## What you should do
Nothing but an exact copy is asked for: the lines in the material below from the one with "blue ring: [182,344,271,417]" through the one with "turquoise bell: [155,352,234,451]", pictures excluded.

# # # #

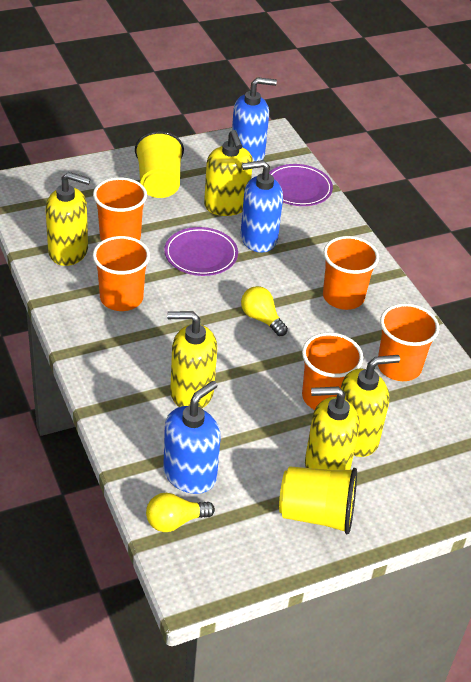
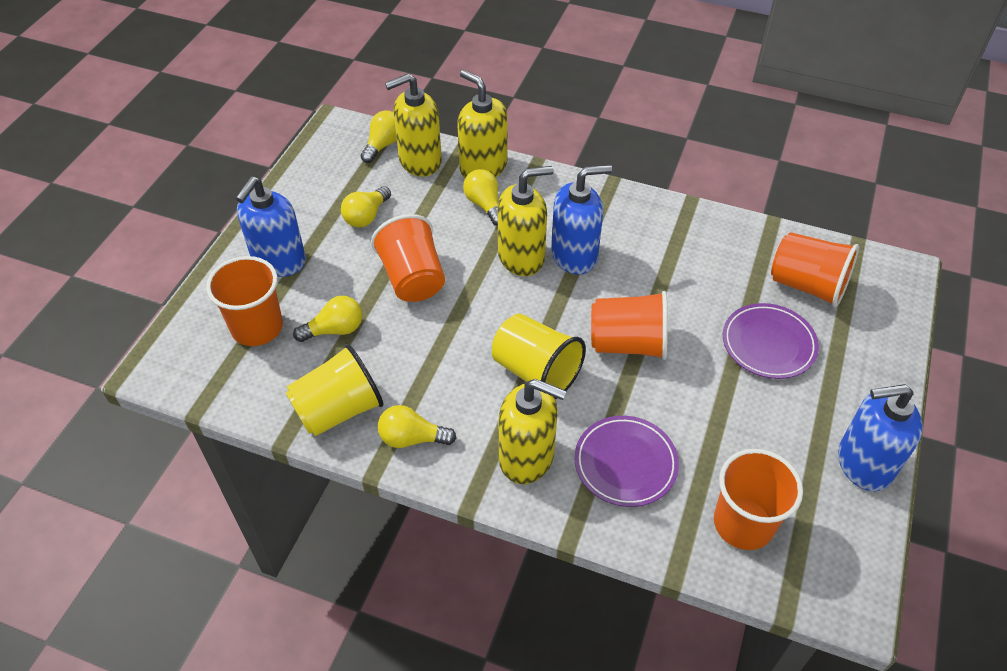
yellow light bulb: [146,493,215,532] [241,286,288,336] = 2 -> [293,296,362,342] [341,186,391,228] [361,110,397,163] [378,405,456,448] [463,169,498,226] = 5
yellow soap dispenser: [46,172,90,266] [167,311,217,408] [204,130,253,216] [305,387,360,470] [341,355,400,457] = 5 -> [385,73,442,176] [457,70,508,178] [498,166,554,276] [499,379,566,484] = 4

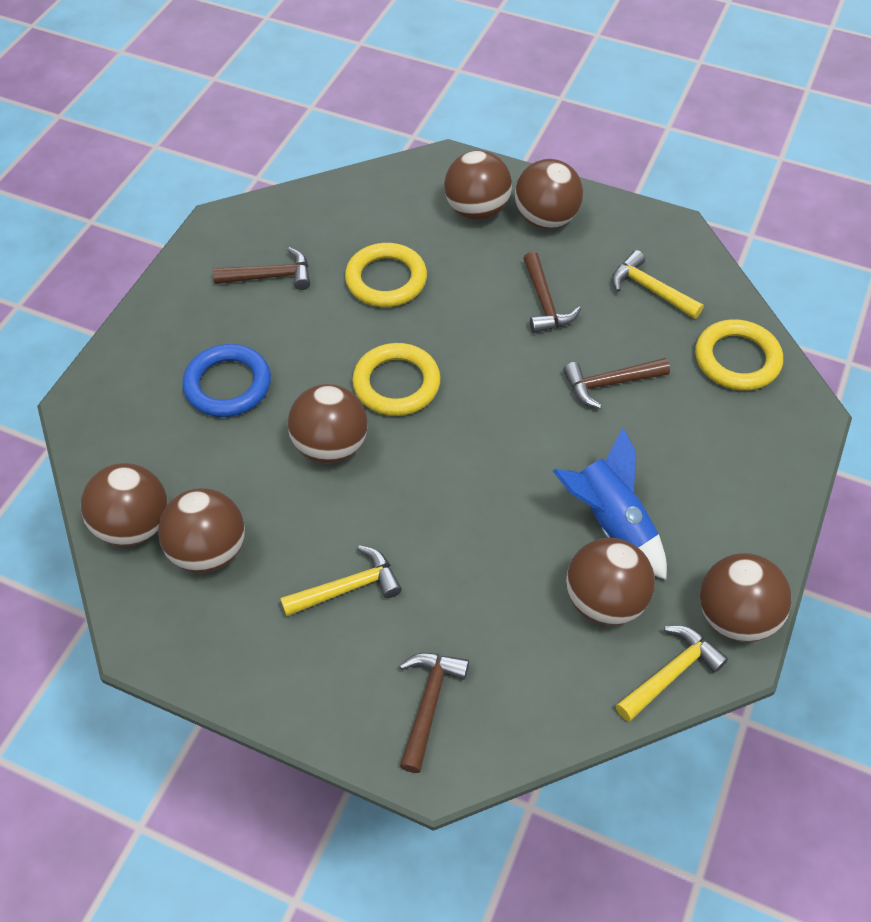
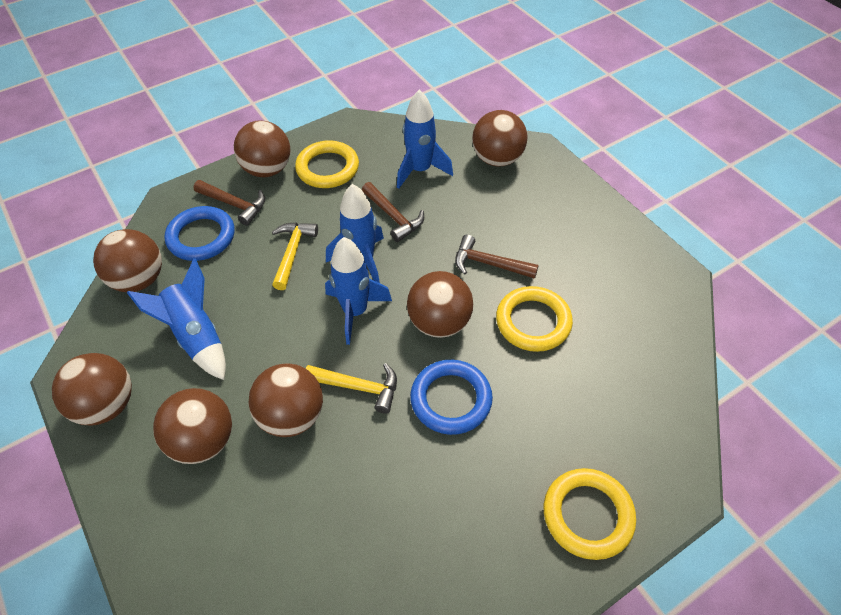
blue ring: [182,344,271,417] = 1 -> [165,206,235,261] [410,360,493,435] = 2
blue rocket: [553,428,667,580] = 1 -> [127,258,226,380] [325,237,392,345] [326,184,384,283] [397,90,453,189] = 4
brown hammer: [213,247,310,290] [399,653,469,773] [523,252,581,333] [563,358,670,409] = 4 -> [193,180,265,226] [362,182,424,242] [455,234,539,279] = 3
yellow hammer: [280,545,402,616] [612,250,704,319] [616,625,728,722] = 3 -> [272,223,318,290] [306,363,397,414] = 2

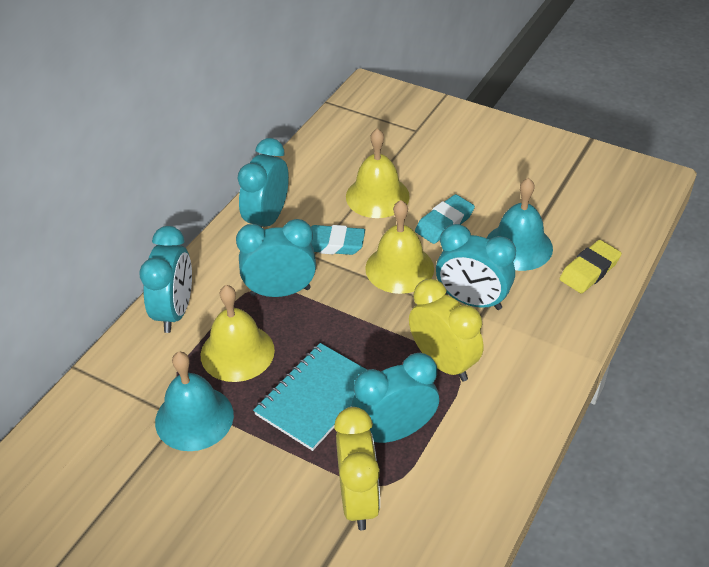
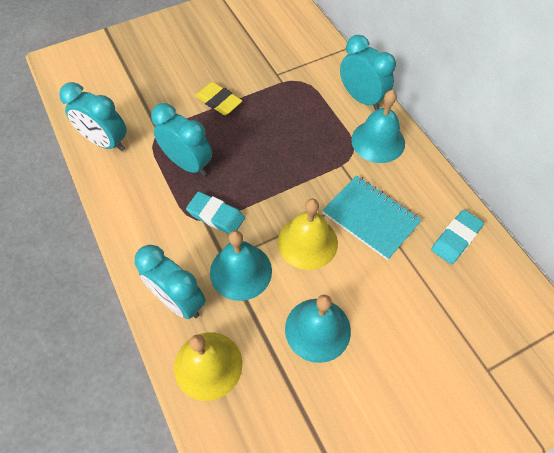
turquoise bell: [155,352,234,451] [487,178,553,271] = 2 -> [210,230,272,301] [285,295,351,363] [351,90,405,163] = 3
turquoise clock: [139,226,192,333] [236,219,316,297] [237,138,289,227] [351,353,439,443] [436,224,516,310] = 5 -> [59,82,127,151] [135,245,206,319] [151,103,212,176] [340,35,396,110] = 4
yellow bell: [201,285,275,382] [346,128,410,218] [365,200,434,294] = 3 -> [174,332,242,401] [278,199,338,270] = 2
yellow clock: [334,407,380,530] [409,279,484,381] = 2 -> none = 0

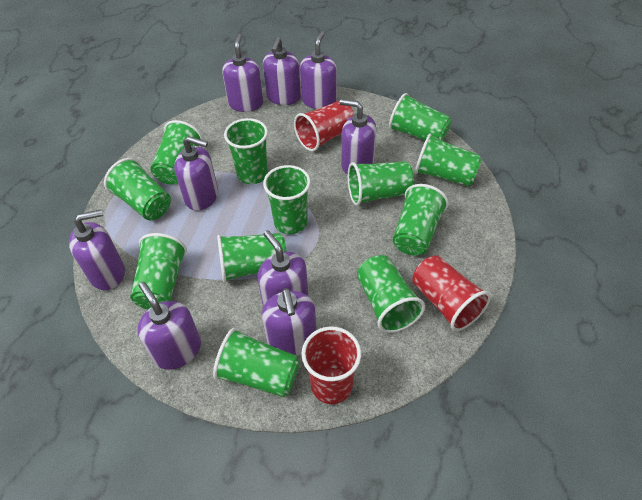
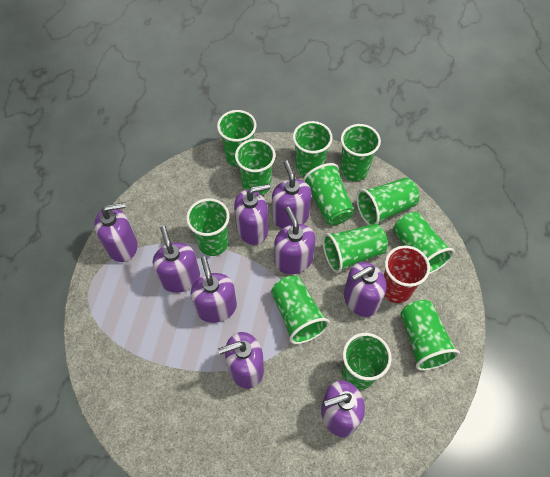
red cup: [294,101,354,151] [301,326,361,404] [412,255,491,331] = 3 -> [384,245,430,303] = 1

# # # #

## Worked solution
blue ring: [182,344,271,417] = 1 -> [165,206,235,261] [410,360,493,435] = 2
blue rocket: [553,428,667,580] = 1 -> [127,258,226,380] [325,237,392,345] [326,184,384,283] [397,90,453,189] = 4
brown hammer: [213,247,310,290] [399,653,469,773] [523,252,581,333] [563,358,670,409] = 4 -> [193,180,265,226] [362,182,424,242] [455,234,539,279] = 3
yellow hammer: [280,545,402,616] [612,250,704,319] [616,625,728,722] = 3 -> [272,223,318,290] [306,363,397,414] = 2

turquoise bell: [155,352,234,451] [487,178,553,271] = 2 -> [210,230,272,301] [285,295,351,363] [351,90,405,163] = 3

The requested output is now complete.